**What you will do**
Return the line containing "none -> pink 1x3 brick [254,142,333,197]" and every line after it through the end of the entries below, with no other lines.

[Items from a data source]
___
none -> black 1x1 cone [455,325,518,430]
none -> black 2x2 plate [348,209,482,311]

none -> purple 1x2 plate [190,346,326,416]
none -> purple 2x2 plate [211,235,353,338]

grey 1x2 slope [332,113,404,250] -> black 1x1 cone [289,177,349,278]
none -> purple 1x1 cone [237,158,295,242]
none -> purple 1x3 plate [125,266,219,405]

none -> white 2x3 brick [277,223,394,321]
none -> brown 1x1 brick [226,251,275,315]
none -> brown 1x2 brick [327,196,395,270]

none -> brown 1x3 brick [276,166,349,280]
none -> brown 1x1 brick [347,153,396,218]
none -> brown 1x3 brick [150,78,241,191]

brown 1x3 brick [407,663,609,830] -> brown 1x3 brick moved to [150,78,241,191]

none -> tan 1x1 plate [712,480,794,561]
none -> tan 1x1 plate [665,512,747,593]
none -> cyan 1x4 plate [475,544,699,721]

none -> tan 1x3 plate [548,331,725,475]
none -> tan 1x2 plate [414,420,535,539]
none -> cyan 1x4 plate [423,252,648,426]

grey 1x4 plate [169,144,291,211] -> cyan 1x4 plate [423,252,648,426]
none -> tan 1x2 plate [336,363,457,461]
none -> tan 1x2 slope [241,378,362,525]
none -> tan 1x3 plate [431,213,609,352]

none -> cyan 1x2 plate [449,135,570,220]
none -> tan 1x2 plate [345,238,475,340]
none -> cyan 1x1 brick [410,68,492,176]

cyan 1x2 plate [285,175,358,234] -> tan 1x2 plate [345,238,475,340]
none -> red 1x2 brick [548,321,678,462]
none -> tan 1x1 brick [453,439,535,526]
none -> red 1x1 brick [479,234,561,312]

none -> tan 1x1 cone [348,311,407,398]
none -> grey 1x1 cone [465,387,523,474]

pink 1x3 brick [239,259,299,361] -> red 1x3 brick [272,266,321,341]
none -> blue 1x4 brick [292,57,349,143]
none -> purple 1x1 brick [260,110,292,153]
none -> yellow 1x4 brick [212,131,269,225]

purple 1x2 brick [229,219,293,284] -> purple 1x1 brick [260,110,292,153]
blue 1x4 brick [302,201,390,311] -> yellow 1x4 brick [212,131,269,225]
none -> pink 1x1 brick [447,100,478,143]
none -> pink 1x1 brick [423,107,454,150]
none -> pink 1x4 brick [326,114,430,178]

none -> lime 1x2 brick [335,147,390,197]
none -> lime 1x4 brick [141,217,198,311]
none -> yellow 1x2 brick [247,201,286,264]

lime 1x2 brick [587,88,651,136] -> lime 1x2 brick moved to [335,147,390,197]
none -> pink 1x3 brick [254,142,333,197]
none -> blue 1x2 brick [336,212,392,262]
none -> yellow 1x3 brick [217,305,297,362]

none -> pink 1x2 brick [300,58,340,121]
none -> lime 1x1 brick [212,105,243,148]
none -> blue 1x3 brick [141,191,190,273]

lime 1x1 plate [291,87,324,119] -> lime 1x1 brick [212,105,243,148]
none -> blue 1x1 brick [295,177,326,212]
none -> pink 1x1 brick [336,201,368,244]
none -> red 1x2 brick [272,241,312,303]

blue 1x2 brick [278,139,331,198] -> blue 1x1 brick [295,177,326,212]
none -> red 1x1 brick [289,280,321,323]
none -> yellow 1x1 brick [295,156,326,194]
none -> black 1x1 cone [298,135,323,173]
___
**Response below**
none -> pink 1x3 brick [254,142,333,197]
none -> blue 1x2 brick [336,212,392,262]
none -> yellow 1x3 brick [217,305,297,362]

none -> pink 1x2 brick [300,58,340,121]
none -> lime 1x1 brick [212,105,243,148]
none -> blue 1x3 brick [141,191,190,273]

lime 1x1 plate [291,87,324,119] -> lime 1x1 brick [212,105,243,148]
none -> blue 1x1 brick [295,177,326,212]
none -> pink 1x1 brick [336,201,368,244]
none -> red 1x2 brick [272,241,312,303]

blue 1x2 brick [278,139,331,198] -> blue 1x1 brick [295,177,326,212]
none -> red 1x1 brick [289,280,321,323]
none -> yellow 1x1 brick [295,156,326,194]
none -> black 1x1 cone [298,135,323,173]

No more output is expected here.